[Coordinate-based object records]

○ ○ ○ ○ ○

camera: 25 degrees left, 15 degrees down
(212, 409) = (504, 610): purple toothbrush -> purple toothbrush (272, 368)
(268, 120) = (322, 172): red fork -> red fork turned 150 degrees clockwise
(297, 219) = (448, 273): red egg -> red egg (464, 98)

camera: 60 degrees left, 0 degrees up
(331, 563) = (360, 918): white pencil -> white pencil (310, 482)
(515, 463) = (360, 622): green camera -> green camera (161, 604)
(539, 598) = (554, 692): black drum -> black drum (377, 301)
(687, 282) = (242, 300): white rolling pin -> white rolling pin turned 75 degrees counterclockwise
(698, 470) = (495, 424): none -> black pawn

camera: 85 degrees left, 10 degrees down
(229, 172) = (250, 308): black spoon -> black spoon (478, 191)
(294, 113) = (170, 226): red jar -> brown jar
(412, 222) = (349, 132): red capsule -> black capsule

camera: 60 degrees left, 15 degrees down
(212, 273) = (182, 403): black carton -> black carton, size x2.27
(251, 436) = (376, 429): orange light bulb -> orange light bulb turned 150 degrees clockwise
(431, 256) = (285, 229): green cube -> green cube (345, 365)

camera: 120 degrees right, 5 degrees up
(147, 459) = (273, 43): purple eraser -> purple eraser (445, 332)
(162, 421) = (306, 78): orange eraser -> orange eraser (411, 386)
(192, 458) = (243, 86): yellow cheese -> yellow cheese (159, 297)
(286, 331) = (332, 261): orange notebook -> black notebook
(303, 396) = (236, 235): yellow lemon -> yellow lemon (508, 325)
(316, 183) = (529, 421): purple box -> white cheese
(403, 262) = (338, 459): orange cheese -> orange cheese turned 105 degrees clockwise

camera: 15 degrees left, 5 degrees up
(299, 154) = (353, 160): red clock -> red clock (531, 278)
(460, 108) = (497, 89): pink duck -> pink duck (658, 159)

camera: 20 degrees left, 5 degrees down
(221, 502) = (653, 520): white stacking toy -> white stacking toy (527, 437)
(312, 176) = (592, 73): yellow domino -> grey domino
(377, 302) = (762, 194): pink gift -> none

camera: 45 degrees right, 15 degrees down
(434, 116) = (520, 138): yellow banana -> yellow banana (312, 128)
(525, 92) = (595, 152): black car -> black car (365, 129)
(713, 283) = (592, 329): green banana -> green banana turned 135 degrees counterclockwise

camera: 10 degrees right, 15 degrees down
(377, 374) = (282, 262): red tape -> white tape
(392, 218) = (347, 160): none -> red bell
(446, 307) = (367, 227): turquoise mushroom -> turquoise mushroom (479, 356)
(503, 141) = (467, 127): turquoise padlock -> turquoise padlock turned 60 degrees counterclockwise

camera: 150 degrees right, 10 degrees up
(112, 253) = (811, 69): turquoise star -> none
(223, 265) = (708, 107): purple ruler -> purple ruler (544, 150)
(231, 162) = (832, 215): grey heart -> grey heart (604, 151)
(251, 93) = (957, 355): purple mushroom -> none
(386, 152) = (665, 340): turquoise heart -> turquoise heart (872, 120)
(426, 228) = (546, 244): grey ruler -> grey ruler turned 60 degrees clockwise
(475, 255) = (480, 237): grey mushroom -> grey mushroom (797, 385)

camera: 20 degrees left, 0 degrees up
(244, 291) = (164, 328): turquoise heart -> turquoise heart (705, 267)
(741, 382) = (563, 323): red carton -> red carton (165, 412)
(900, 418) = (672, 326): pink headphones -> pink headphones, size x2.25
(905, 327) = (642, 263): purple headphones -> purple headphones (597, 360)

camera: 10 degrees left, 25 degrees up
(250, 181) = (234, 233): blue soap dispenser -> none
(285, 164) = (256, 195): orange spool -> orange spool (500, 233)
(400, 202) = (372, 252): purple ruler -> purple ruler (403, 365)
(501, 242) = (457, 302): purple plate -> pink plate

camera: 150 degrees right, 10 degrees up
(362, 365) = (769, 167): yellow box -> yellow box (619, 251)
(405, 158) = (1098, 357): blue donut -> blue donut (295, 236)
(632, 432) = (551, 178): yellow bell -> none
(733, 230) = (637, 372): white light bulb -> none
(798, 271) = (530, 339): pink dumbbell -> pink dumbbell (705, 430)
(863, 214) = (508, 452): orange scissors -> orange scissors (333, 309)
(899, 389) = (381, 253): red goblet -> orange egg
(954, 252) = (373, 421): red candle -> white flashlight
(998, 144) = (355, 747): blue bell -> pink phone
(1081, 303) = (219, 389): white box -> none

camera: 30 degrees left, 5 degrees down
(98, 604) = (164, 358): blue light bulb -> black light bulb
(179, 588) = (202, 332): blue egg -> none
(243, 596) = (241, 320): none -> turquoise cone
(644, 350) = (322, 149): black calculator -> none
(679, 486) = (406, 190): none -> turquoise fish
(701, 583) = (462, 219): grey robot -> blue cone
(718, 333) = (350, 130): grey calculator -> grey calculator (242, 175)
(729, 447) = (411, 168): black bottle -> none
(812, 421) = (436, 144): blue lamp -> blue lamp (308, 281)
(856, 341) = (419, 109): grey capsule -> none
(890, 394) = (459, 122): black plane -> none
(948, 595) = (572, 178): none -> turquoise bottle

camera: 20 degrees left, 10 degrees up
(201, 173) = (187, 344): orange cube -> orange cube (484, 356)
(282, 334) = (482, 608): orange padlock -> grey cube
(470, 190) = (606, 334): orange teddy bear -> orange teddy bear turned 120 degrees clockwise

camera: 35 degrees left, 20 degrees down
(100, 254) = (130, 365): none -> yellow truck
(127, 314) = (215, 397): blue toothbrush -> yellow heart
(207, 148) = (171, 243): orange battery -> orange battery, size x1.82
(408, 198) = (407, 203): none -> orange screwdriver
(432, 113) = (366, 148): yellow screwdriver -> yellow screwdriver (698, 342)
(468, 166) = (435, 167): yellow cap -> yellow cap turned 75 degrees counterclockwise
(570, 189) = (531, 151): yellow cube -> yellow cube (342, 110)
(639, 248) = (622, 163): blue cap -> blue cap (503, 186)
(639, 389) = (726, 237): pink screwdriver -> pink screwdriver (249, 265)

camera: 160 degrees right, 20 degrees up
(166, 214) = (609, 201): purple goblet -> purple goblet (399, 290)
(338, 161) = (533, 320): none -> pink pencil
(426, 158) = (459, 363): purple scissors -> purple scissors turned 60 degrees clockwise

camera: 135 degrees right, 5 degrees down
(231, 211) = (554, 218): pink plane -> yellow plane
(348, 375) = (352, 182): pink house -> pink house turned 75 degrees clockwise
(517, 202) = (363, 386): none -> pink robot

○ ○ ○ ○ ○

◆ **What the exercise asks**
Give back precisely the lines above that start at the line containing "(539, 598) = (554, 692): black" and end at the line containing "(412, 222) = (349, 132): red", inclusive. No other lines belong in the output.

◆ **Answer to this task**
(539, 598) = (554, 692): black drum -> black drum (377, 301)
(687, 282) = (242, 300): white rolling pin -> white rolling pin turned 75 degrees counterclockwise
(698, 470) = (495, 424): none -> black pawn

camera: 85 degrees left, 10 degrees down
(229, 172) = (250, 308): black spoon -> black spoon (478, 191)
(294, 113) = (170, 226): red jar -> brown jar
(412, 222) = (349, 132): red capsule -> black capsule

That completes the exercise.